*Records shown*.
□ □ □

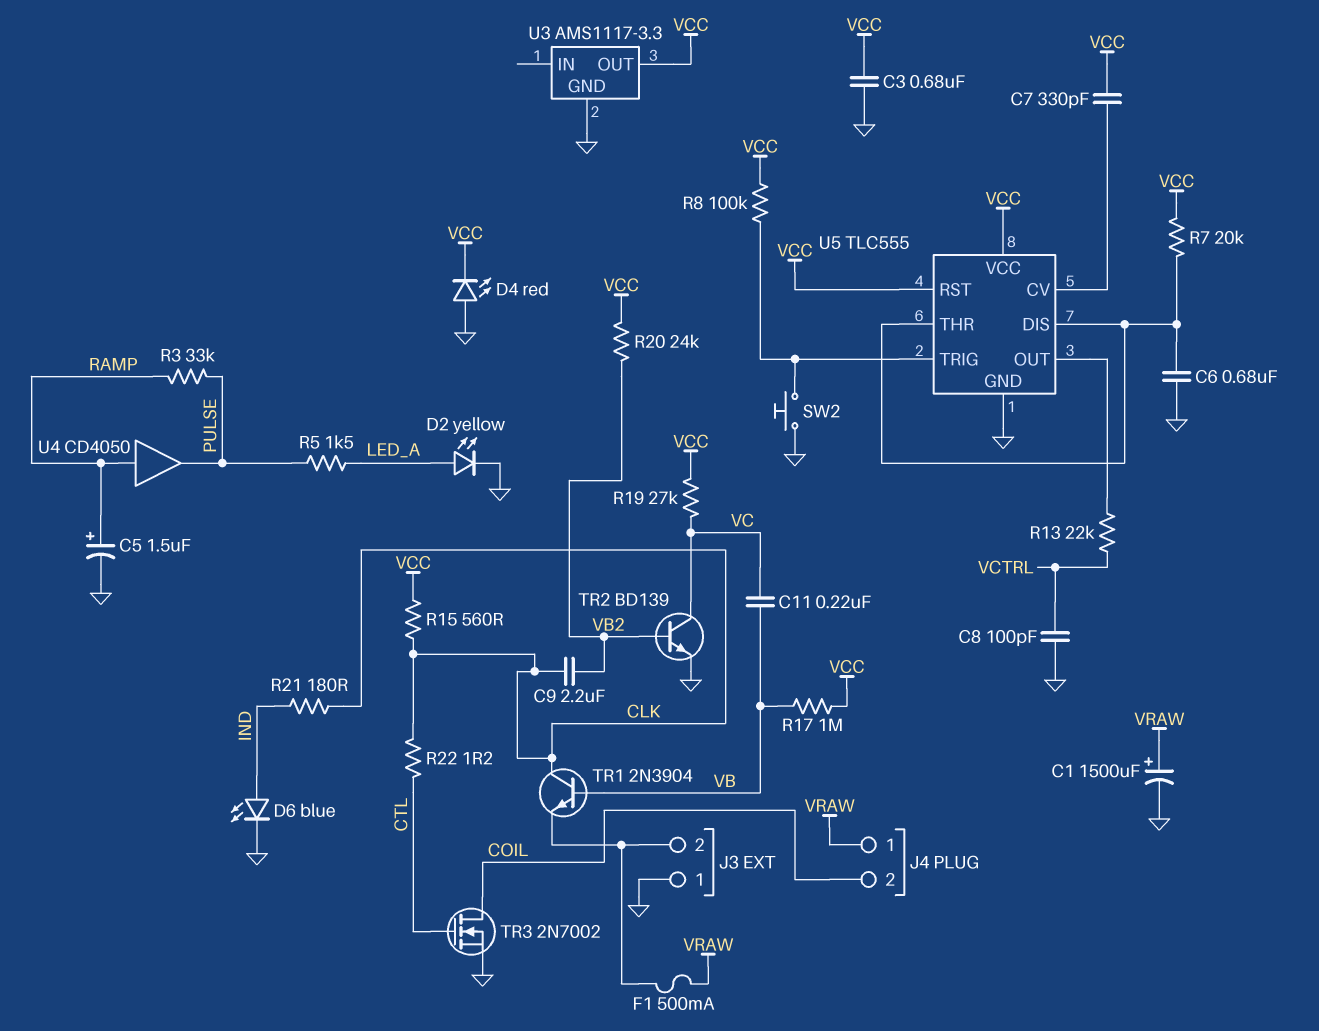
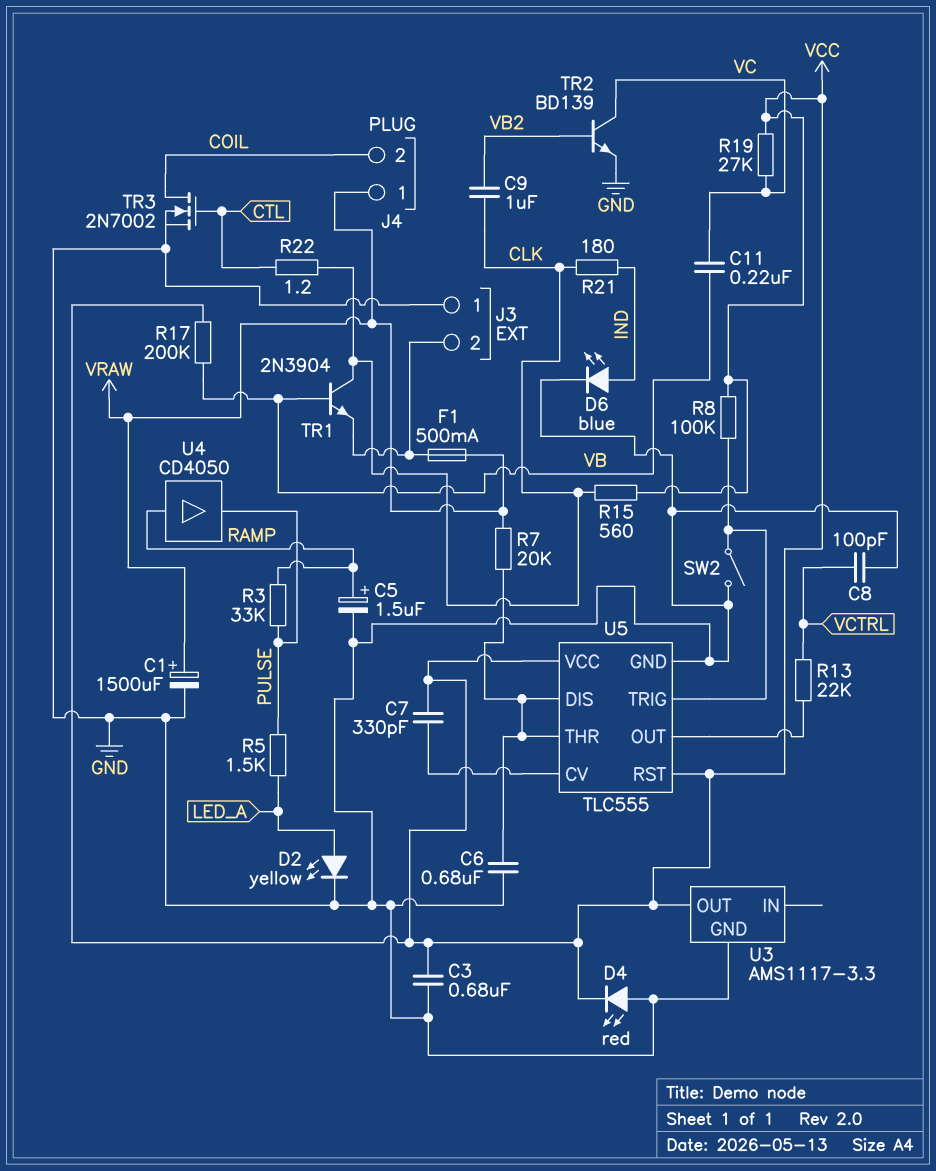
C9: 2.2uF (CLK, VB2) -> 1uF (CLK, VB2)
R7: 20k (U5/DIS, VCC) -> 20k (U5/DIS, VRAW)
R17: 1M (VB, VCC) -> 200k (VB, VCC)
R20: 24k (VB2, VCC) -> none
SW2: button (GND, U5/TRIG) -> switch (GND, U5/TRIG)

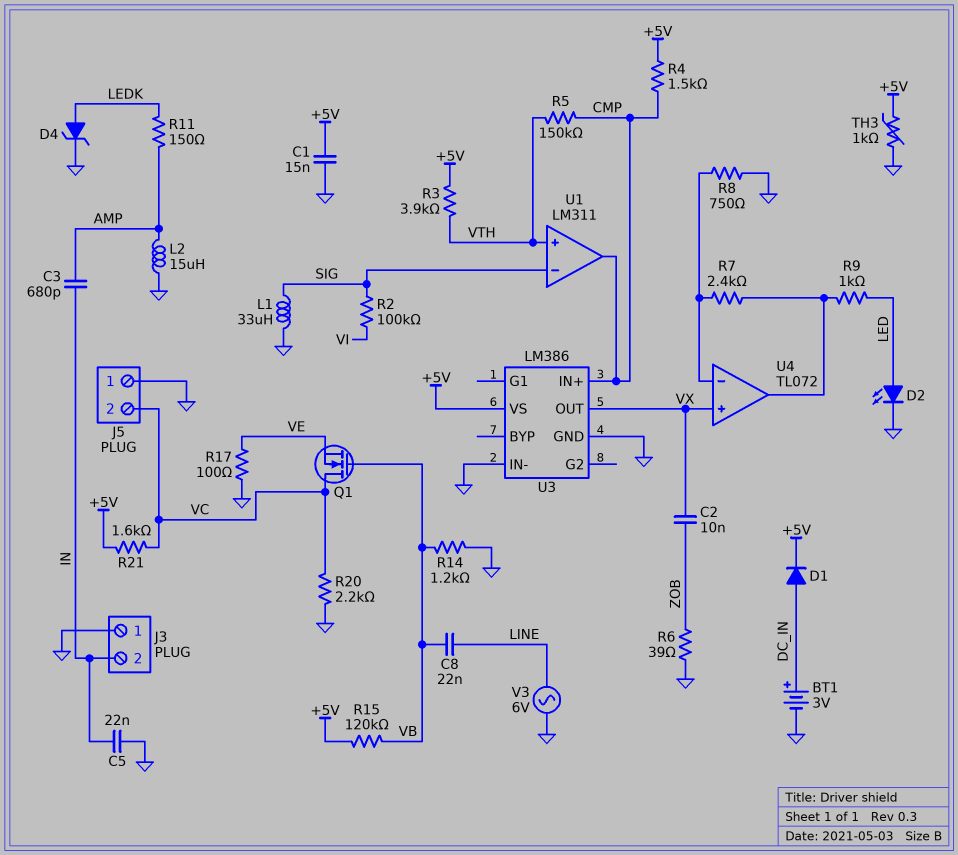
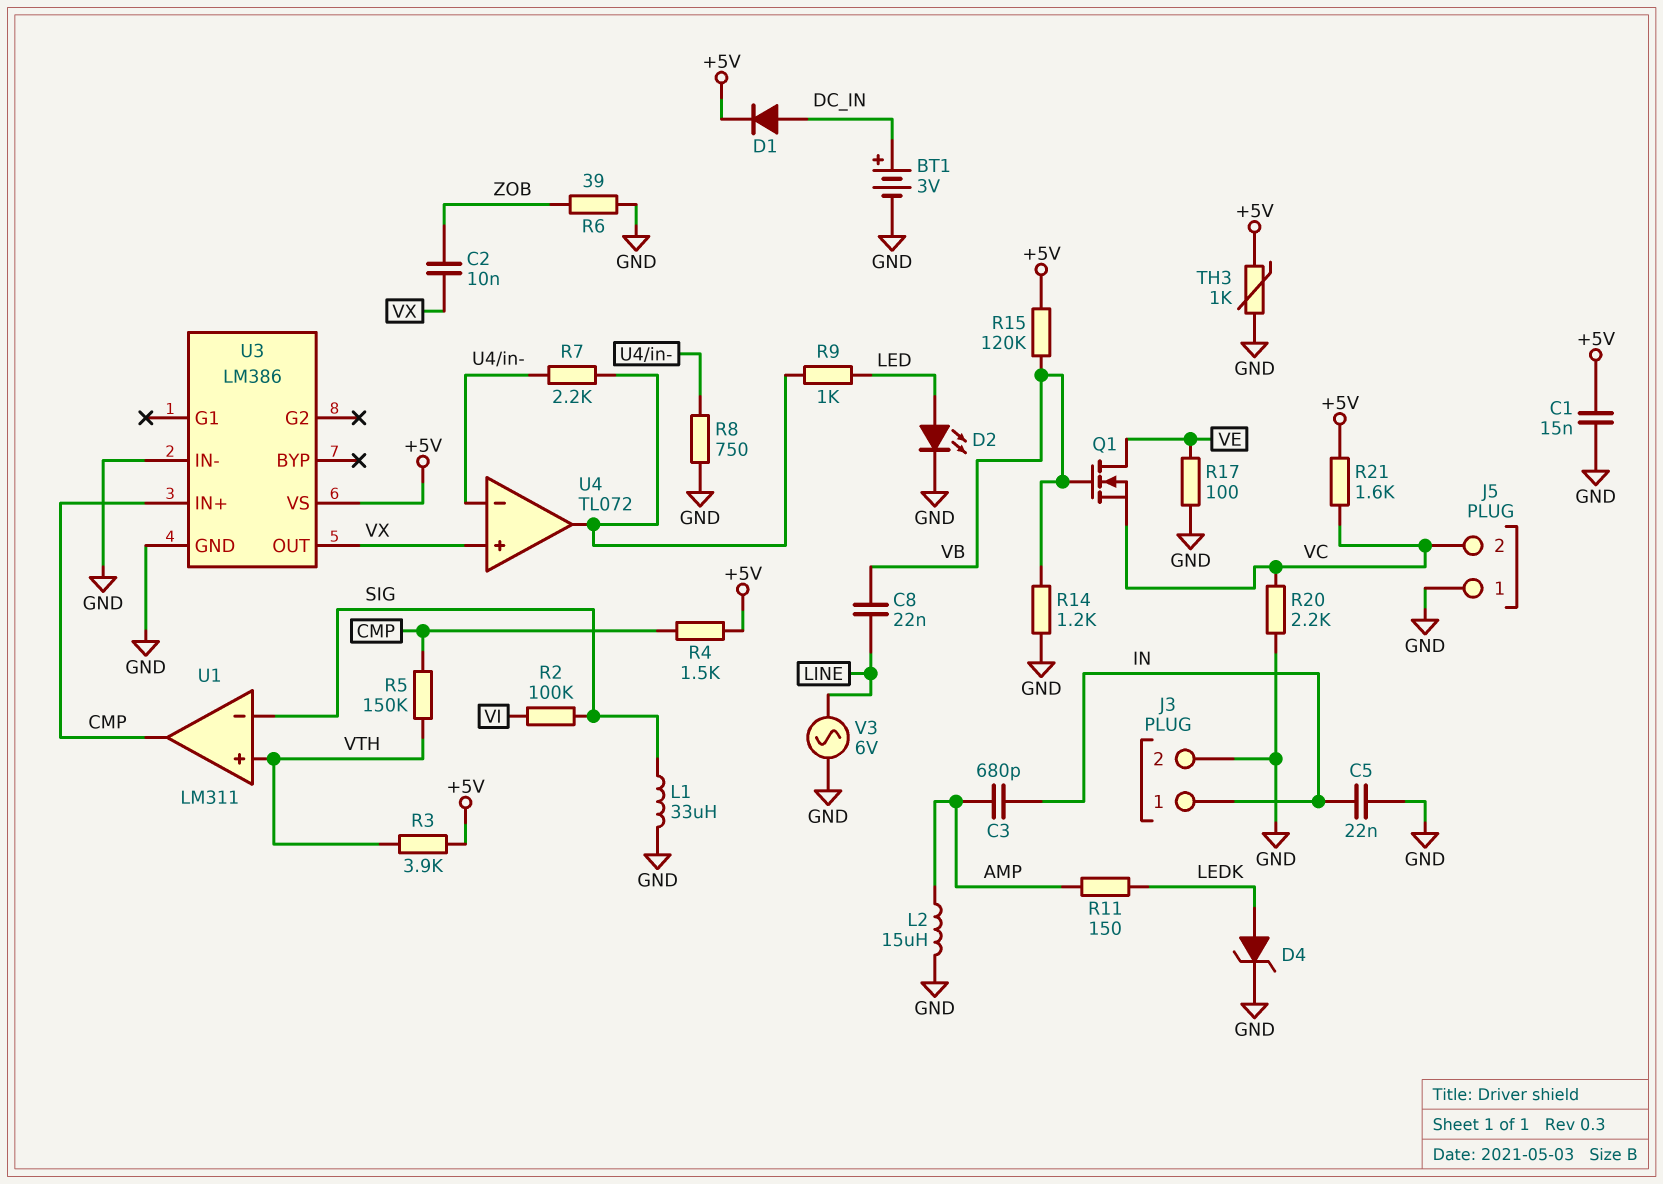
J3 pin 1: GND -> IN
J3 pin 2: IN -> GND
Q1: NMOS (G VB, D VC, S VE) -> NMOS (G VB, D VE, S VC)
R7: 2.4k (U4/in-, U4/out) -> 2.2k (U4/in-, U4/out)

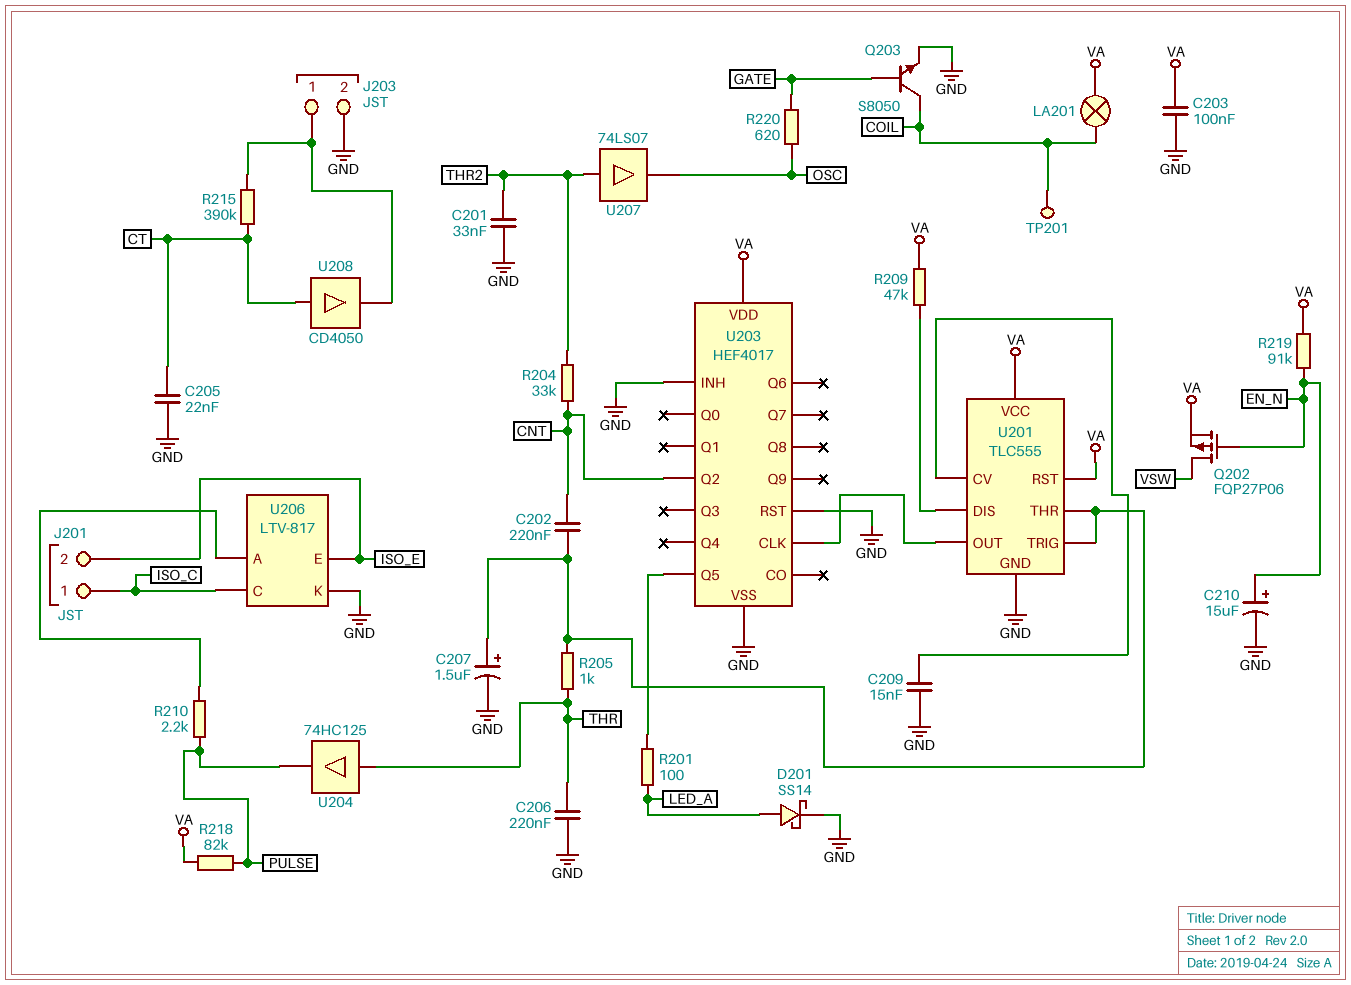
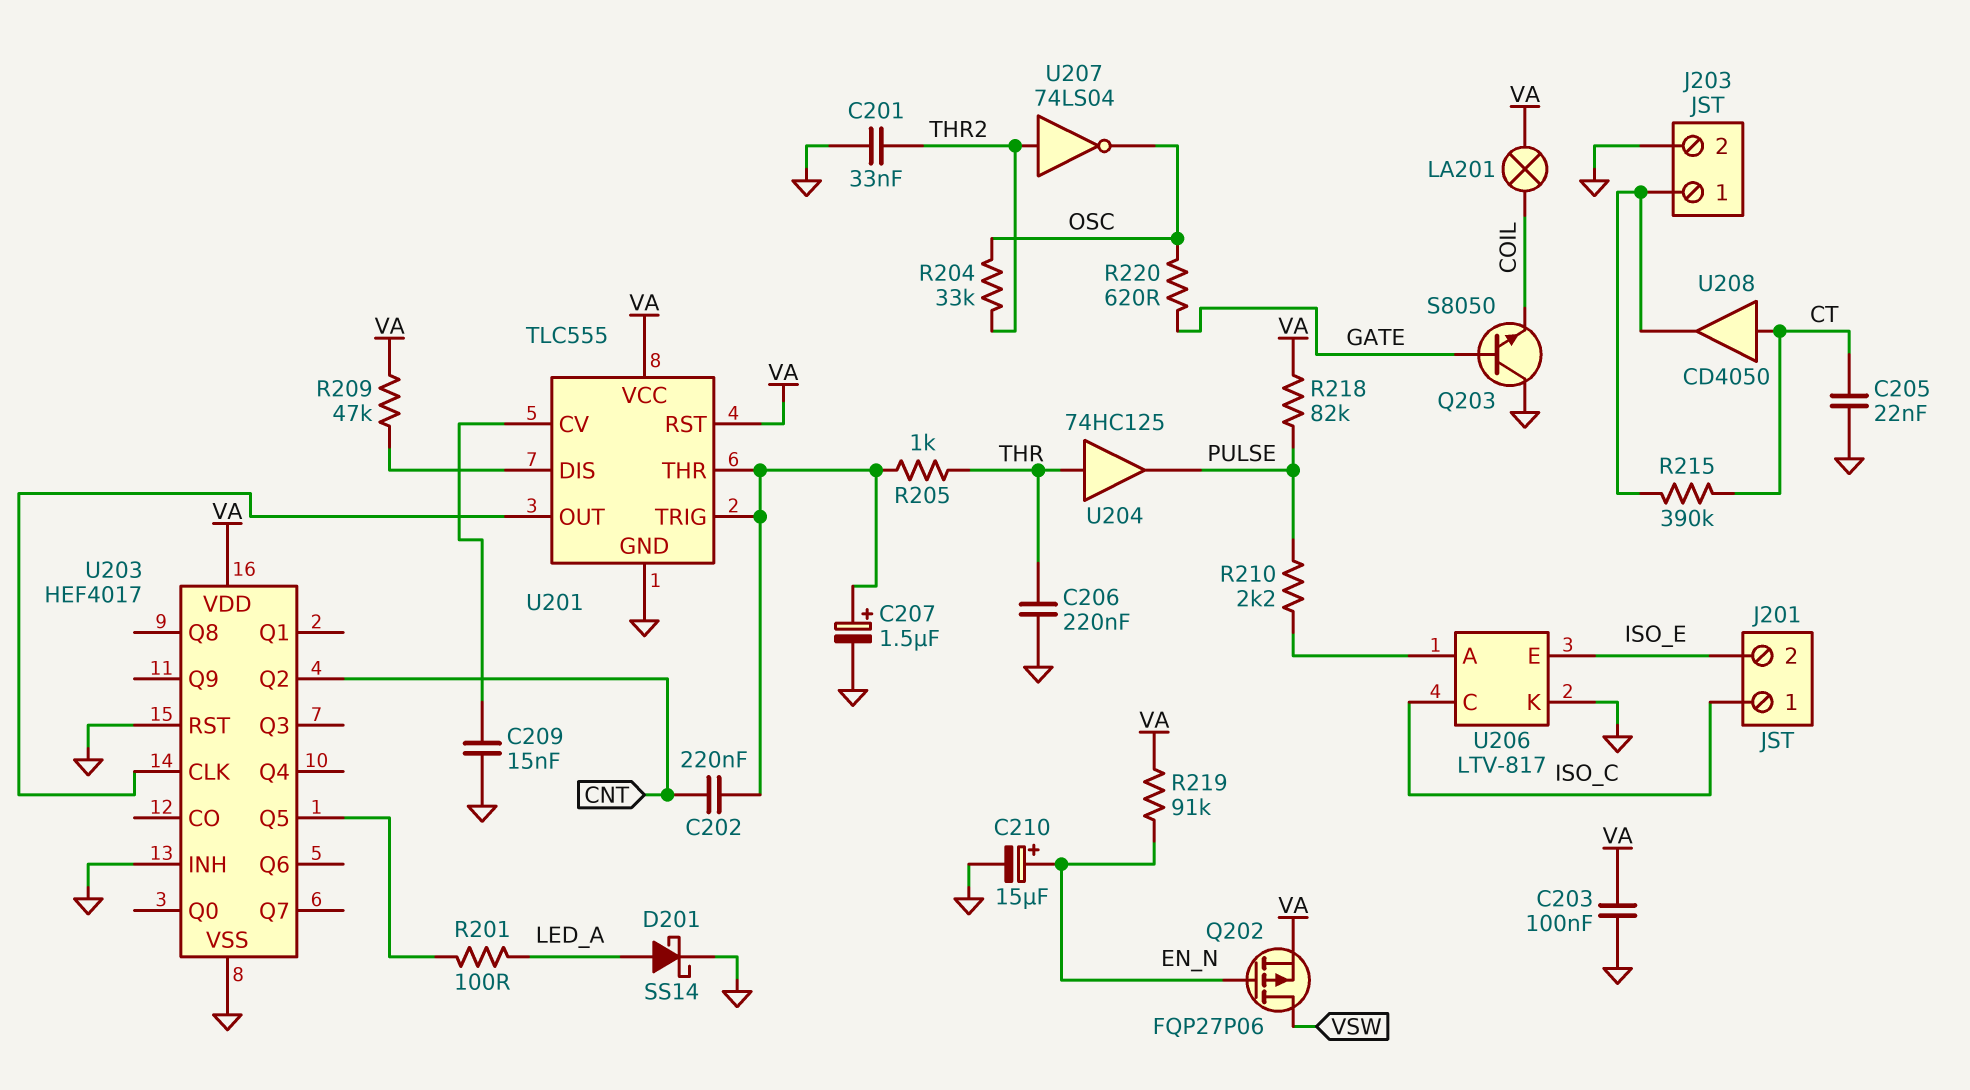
Q203: NPN S8050 (B GATE, C COIL, E GND) -> NPN S8050 (B GATE, C GND, E COIL)
R204: 33k (CNT, THR2) -> 33k (OSC, THR2)
TP201: test point (COIL) -> none
U207: buffer 74LS07 (in THR2, out OSC) -> NOT 74LS04 (in THR2, out OSC)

□ □ □

*The problem*. Set down nothing but the lines from the one containing "TP201: test point (COIL) -> none" through the end of the entries above, exactly as written, both ends counted.

*Answer for this exercise*.
TP201: test point (COIL) -> none
U207: buffer 74LS07 (in THR2, out OSC) -> NOT 74LS04 (in THR2, out OSC)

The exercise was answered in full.